Find and copy the lines in the records beneath this task that contain the word "rotate".

-- Opening Marker --

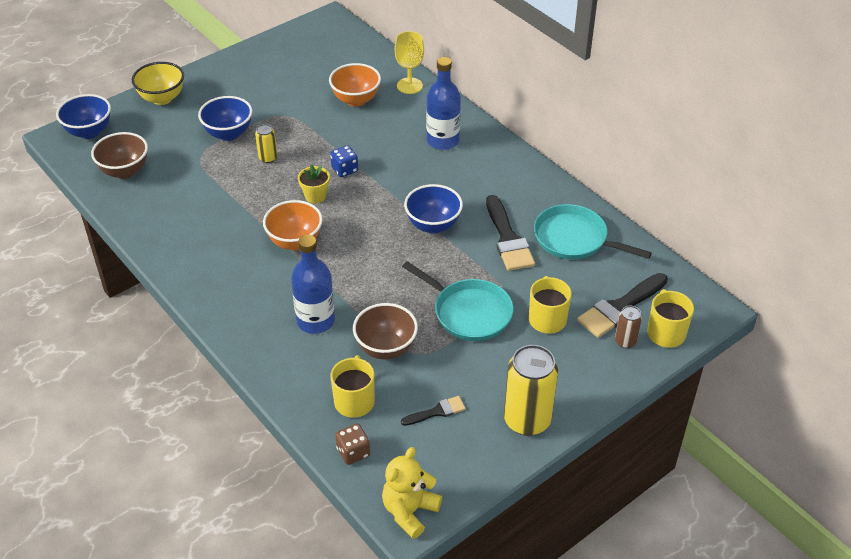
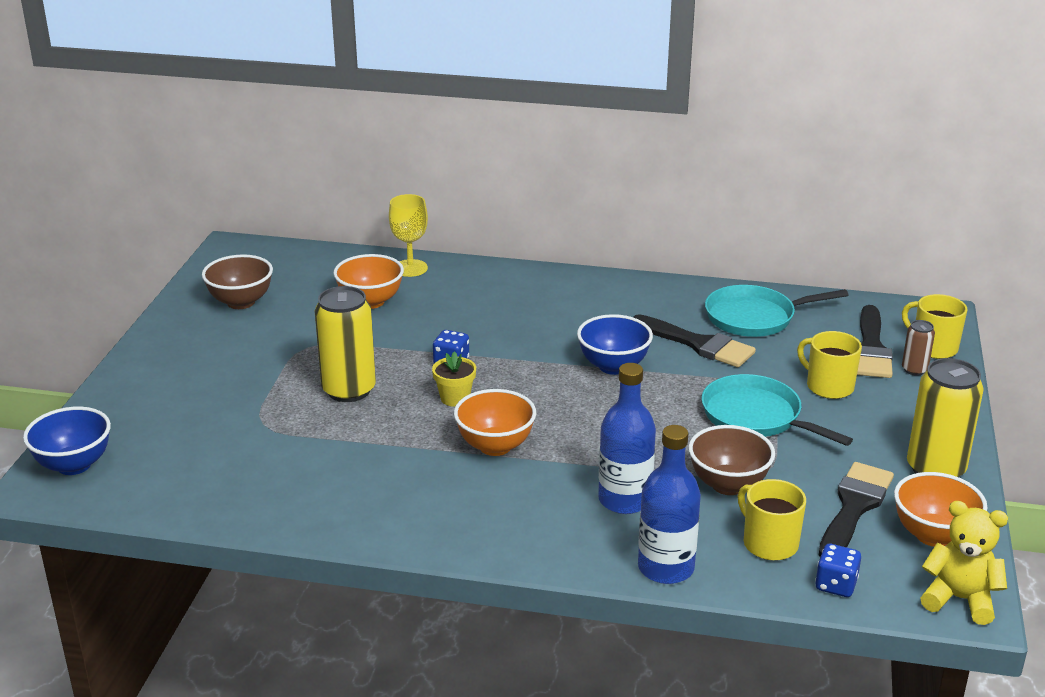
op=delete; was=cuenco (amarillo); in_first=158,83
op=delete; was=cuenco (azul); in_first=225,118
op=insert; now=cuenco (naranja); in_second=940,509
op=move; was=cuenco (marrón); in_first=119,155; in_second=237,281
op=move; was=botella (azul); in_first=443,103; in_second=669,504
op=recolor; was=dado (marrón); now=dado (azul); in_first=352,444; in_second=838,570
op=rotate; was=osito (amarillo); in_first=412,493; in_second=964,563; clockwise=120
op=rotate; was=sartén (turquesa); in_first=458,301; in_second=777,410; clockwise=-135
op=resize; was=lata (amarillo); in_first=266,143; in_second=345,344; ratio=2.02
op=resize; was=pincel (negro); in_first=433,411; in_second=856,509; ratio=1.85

-- Closing Marker --

> [Reply]
op=rotate; was=osito (amarillo); in_first=412,493; in_second=964,563; clockwise=120
op=rotate; was=sartén (turquesa); in_first=458,301; in_second=777,410; clockwise=-135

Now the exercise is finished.